Description of the task -
In the entries below, find each line with the string "bleu" and copy it.

Input records -

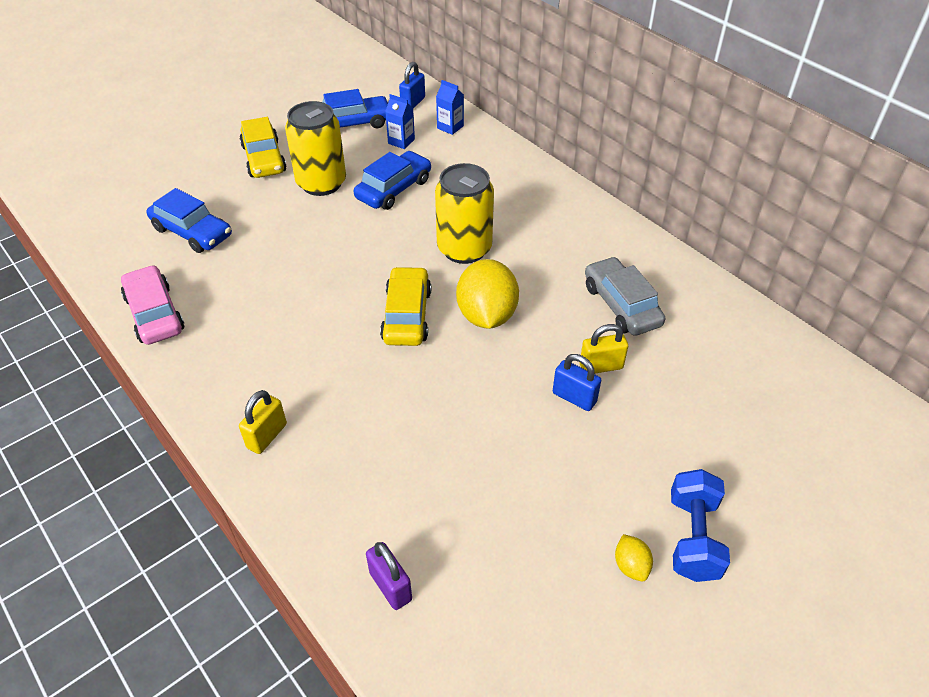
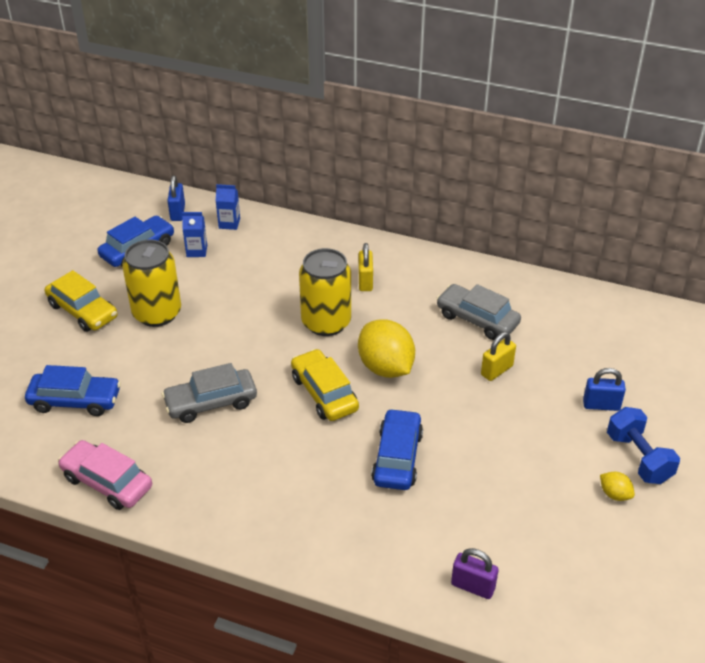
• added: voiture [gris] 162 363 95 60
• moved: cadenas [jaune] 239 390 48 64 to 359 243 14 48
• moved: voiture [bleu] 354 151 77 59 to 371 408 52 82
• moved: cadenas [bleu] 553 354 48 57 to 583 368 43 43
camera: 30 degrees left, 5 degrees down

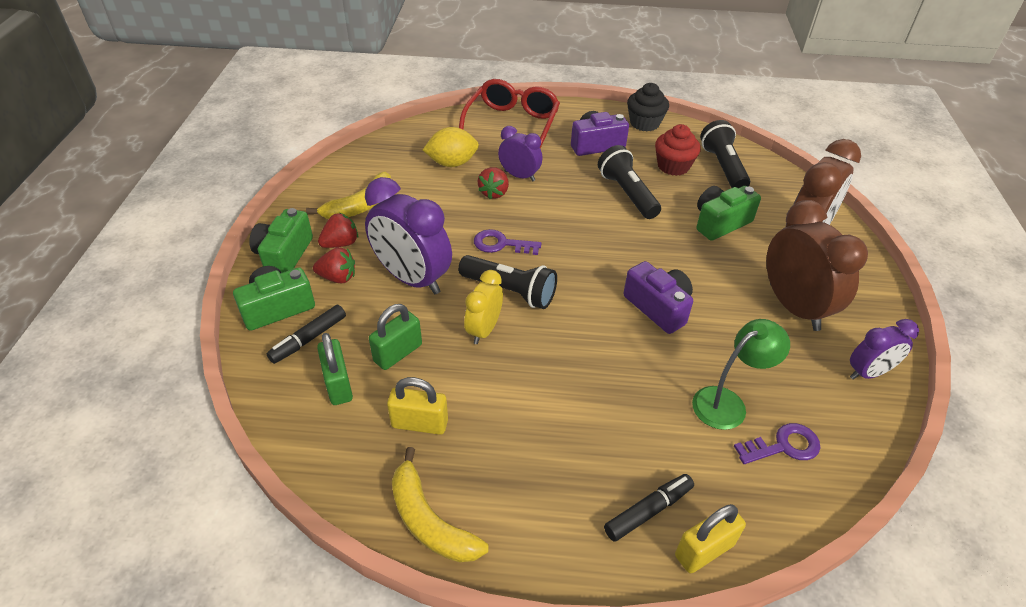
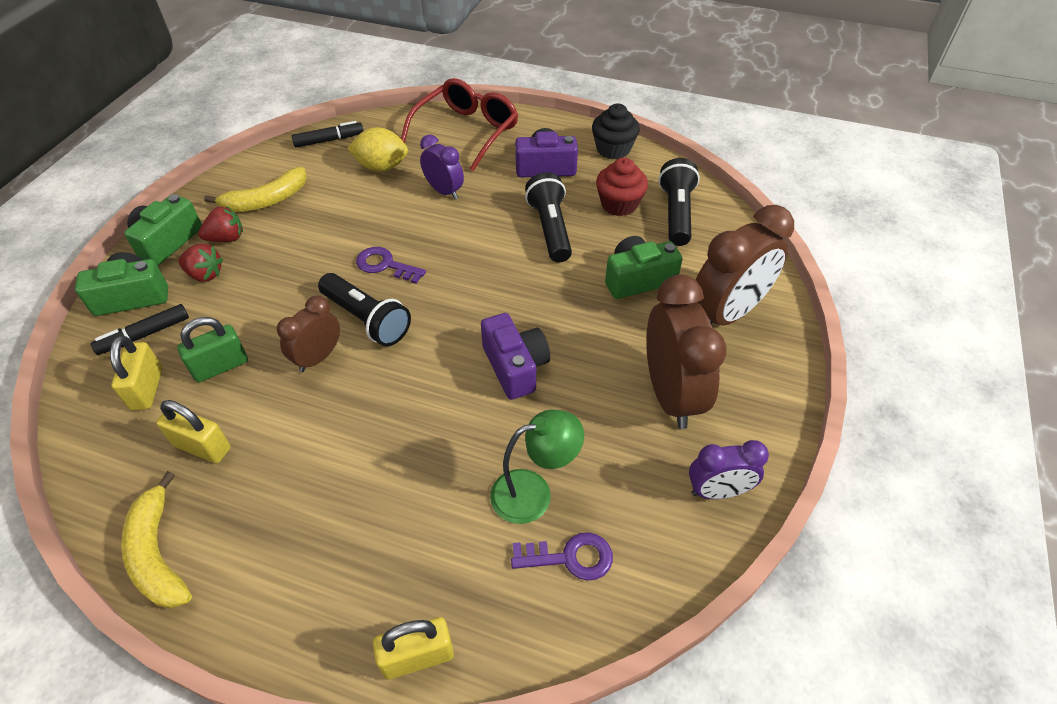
• removed: réveil [violet] 365 177 87 117
• removed: fraise [rouge] 478 167 31 32
• moved: feutre [noir] 604 474 90 68 to 292 121 72 26
• recoloured: cadenas [vert] 317 333 36 72 to cadenas [jaune] 110 336 53 74
• recoloured: réveil [jaune] 464 270 39 74 to réveil [marron] 277 296 63 76
camera: 15 degrees right, 5 degrees up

Answer box -
• moved: voiture [bleu] 354 151 77 59 to 371 408 52 82
• moved: cadenas [bleu] 553 354 48 57 to 583 368 43 43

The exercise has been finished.